**WHAT YOU NEED TO DO**
Starting with the line with "camera: 125 degrees right, 10 degrees up" in the entries below and going on through the line with "(422, 205) = (497, 410): grey", output every line exactly and nothing more. No pictures.

**PROVIDED DATA**

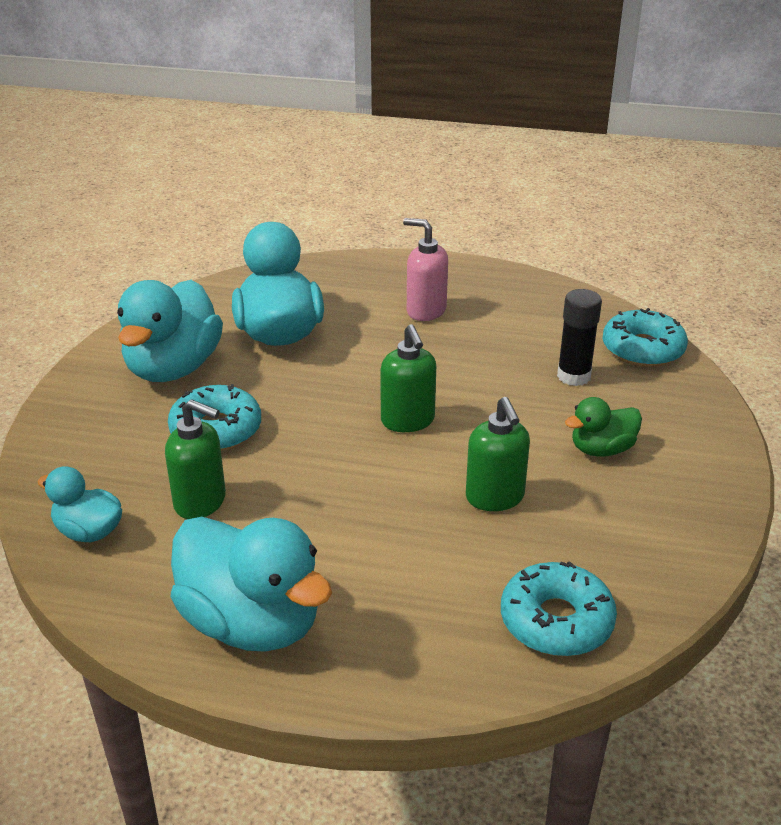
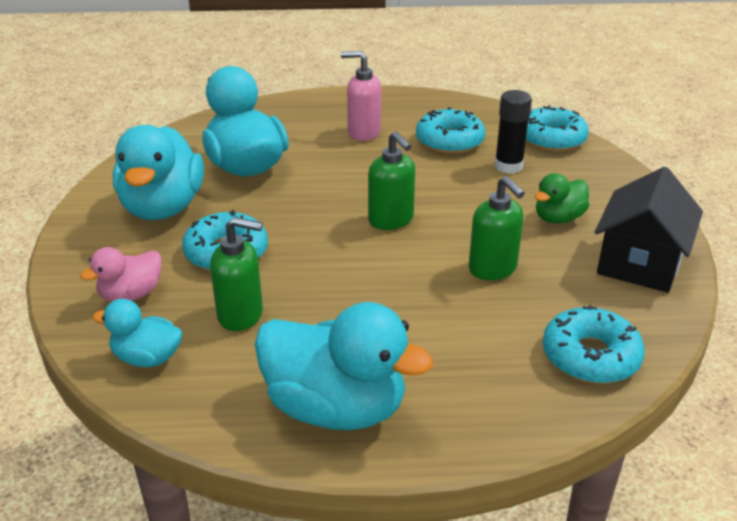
camera: 15 degrees left, 0 degrees up
(101, 460) = (131, 295): none -> pink duck
(519, 335) = (449, 141): none -> turquoise donut
(672, 520) = (639, 263): none -> black house

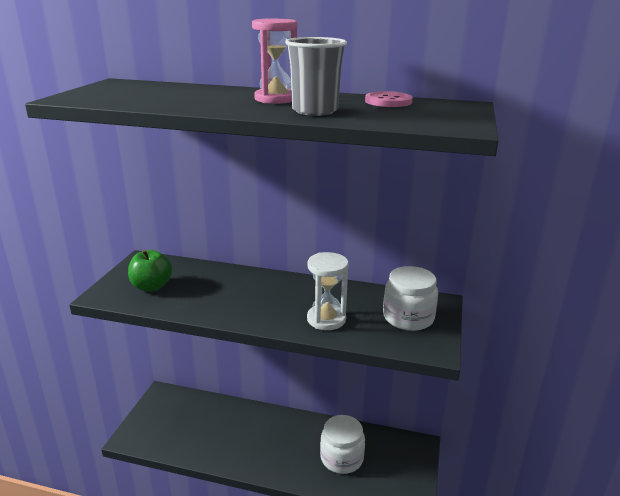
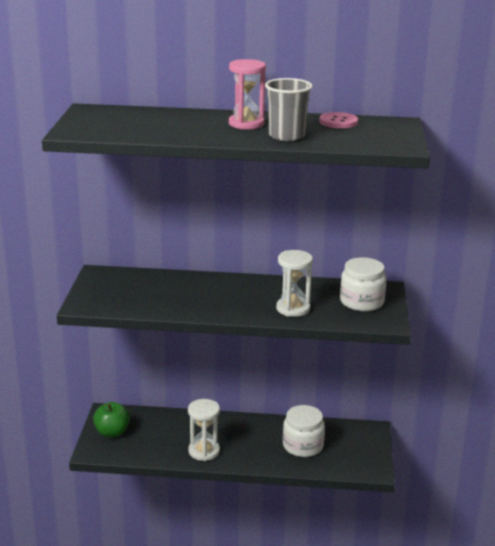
camera: 10 degrees left, 0 degrees up
(151, 286) = (123, 295): green apple -> green apple (112, 432)
(238, 452) = (204, 451): none -> white hourglass

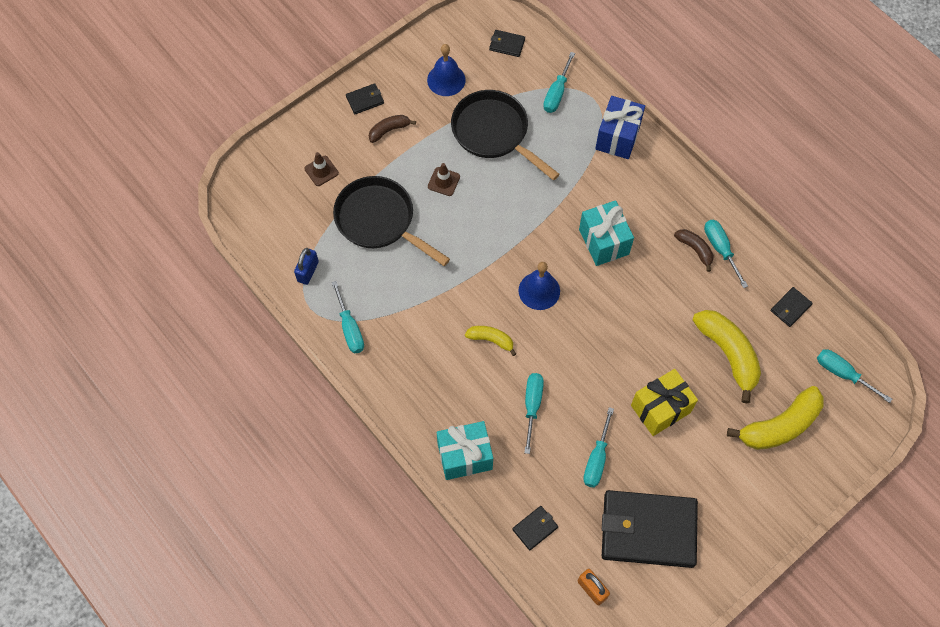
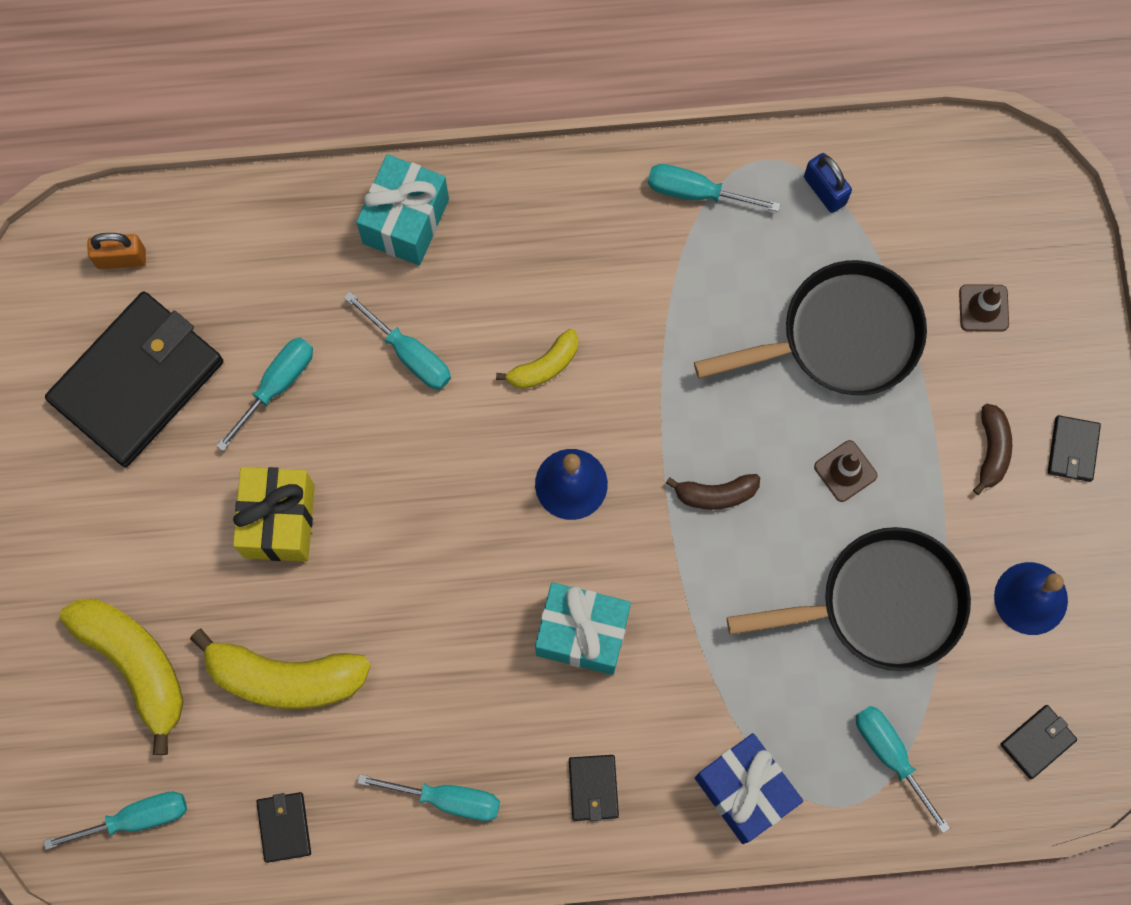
camera: 125 degrees right, 10 degrees up
(535, 528) = (247, 244): black wallet -> black wallet (593, 788)
(597, 458) = (276, 386): turquoise screwdriver -> turquoise screwdriver turned 75 degrees clockwise
(695, 249) = (474, 759): brown banana -> brown banana (716, 494)
(779, 426) = (135, 665): yellow banana -> yellow banana turned 135 degrees clockwise

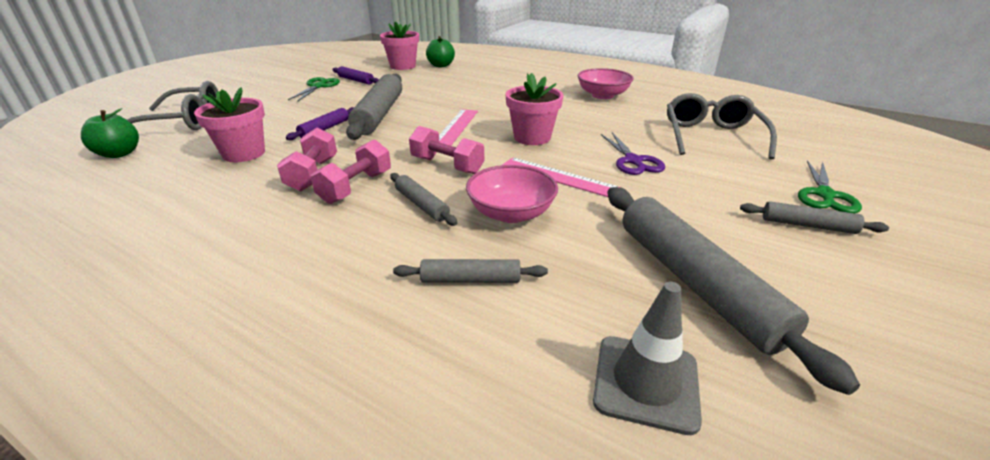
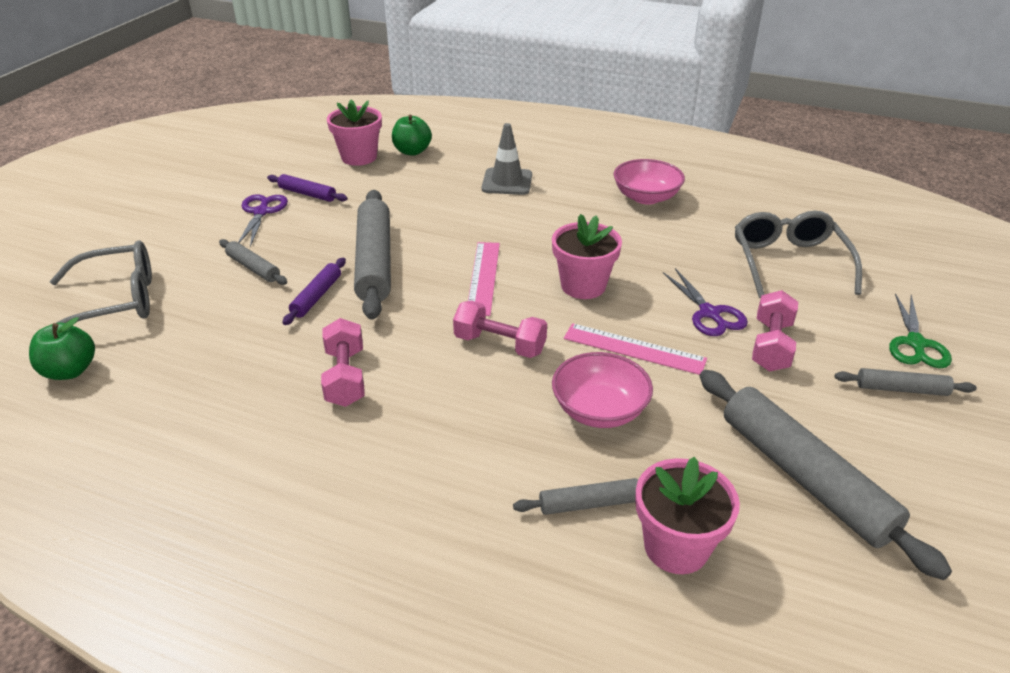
camera: 10 degrees left, 5 degrees up
(244, 153) = (237, 352): pink flower pot -> pink flower pot (676, 547)
(318, 86) = (261, 212): green scissors -> purple scissors
(356, 187) = (408, 392): pink dumbbell -> pink dumbbell (771, 346)
(422, 205) = (497, 410): grey rolling pin -> grey rolling pin (253, 268)
(646, 382) = (781, 591): grey traffic cone -> grey traffic cone (507, 182)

**ANSWER SPACE**
camera: 125 degrees right, 10 degrees up
(535, 528) = (247, 244): black wallet -> black wallet (593, 788)
(597, 458) = (276, 386): turquoise screwdriver -> turquoise screwdriver turned 75 degrees clockwise
(695, 249) = (474, 759): brown banana -> brown banana (716, 494)
(779, 426) = (135, 665): yellow banana -> yellow banana turned 135 degrees clockwise

camera: 10 degrees left, 5 degrees up
(244, 153) = (237, 352): pink flower pot -> pink flower pot (676, 547)
(318, 86) = (261, 212): green scissors -> purple scissors
(356, 187) = (408, 392): pink dumbbell -> pink dumbbell (771, 346)
(422, 205) = (497, 410): grey rolling pin -> grey rolling pin (253, 268)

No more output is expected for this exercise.